RAW DATA →
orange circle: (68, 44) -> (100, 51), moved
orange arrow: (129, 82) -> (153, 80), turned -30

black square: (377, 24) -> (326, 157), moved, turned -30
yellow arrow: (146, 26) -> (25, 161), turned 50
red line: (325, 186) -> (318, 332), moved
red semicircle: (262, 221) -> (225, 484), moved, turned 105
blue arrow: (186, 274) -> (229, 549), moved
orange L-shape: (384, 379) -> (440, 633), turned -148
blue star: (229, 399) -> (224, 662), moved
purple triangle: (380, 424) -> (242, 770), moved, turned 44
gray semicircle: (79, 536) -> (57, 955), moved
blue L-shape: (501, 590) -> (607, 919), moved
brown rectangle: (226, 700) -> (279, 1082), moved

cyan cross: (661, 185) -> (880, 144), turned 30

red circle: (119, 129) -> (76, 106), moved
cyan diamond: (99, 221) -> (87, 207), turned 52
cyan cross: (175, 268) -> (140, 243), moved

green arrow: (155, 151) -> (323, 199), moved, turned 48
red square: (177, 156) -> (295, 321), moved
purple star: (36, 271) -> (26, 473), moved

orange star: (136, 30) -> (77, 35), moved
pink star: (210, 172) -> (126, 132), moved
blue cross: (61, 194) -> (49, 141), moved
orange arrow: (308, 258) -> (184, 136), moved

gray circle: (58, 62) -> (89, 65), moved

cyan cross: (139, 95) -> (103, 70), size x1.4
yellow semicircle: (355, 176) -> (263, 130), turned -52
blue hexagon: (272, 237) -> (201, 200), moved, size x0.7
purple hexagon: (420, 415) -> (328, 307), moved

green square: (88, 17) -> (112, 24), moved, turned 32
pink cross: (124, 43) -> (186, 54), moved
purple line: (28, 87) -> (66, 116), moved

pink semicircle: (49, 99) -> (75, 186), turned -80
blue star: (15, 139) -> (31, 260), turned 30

DIRECTIONS FOR THIS TASK → Please copy the material exactly, line for line.

OUTPUT BELOW →
orange circle: (68, 44) -> (100, 51), moved
orange arrow: (129, 82) -> (153, 80), turned -30

black square: (377, 24) -> (326, 157), moved, turned -30
yellow arrow: (146, 26) -> (25, 161), turned 50
red line: (325, 186) -> (318, 332), moved
red semicircle: (262, 221) -> (225, 484), moved, turned 105
blue arrow: (186, 274) -> (229, 549), moved
orange L-shape: (384, 379) -> (440, 633), turned -148
blue star: (229, 399) -> (224, 662), moved
purple triangle: (380, 424) -> (242, 770), moved, turned 44
gray semicircle: (79, 536) -> (57, 955), moved
blue L-shape: (501, 590) -> (607, 919), moved
brown rectangle: (226, 700) -> (279, 1082), moved

cyan cross: (661, 185) -> (880, 144), turned 30

red circle: (119, 129) -> (76, 106), moved
cyan diamond: (99, 221) -> (87, 207), turned 52
cyan cross: (175, 268) -> (140, 243), moved

green arrow: (155, 151) -> (323, 199), moved, turned 48
red square: (177, 156) -> (295, 321), moved
purple star: (36, 271) -> (26, 473), moved

orange star: (136, 30) -> (77, 35), moved
pink star: (210, 172) -> (126, 132), moved
blue cross: (61, 194) -> (49, 141), moved
orange arrow: (308, 258) -> (184, 136), moved

gray circle: (58, 62) -> (89, 65), moved

cyan cross: (139, 95) -> (103, 70), size x1.4
yellow semicircle: (355, 176) -> (263, 130), turned -52
blue hexagon: (272, 237) -> (201, 200), moved, size x0.7
purple hexagon: (420, 415) -> (328, 307), moved

green square: (88, 17) -> (112, 24), moved, turned 32
pink cross: (124, 43) -> (186, 54), moved
purple line: (28, 87) -> (66, 116), moved

pink semicircle: (49, 99) -> (75, 186), turned -80
blue star: (15, 139) -> (31, 260), turned 30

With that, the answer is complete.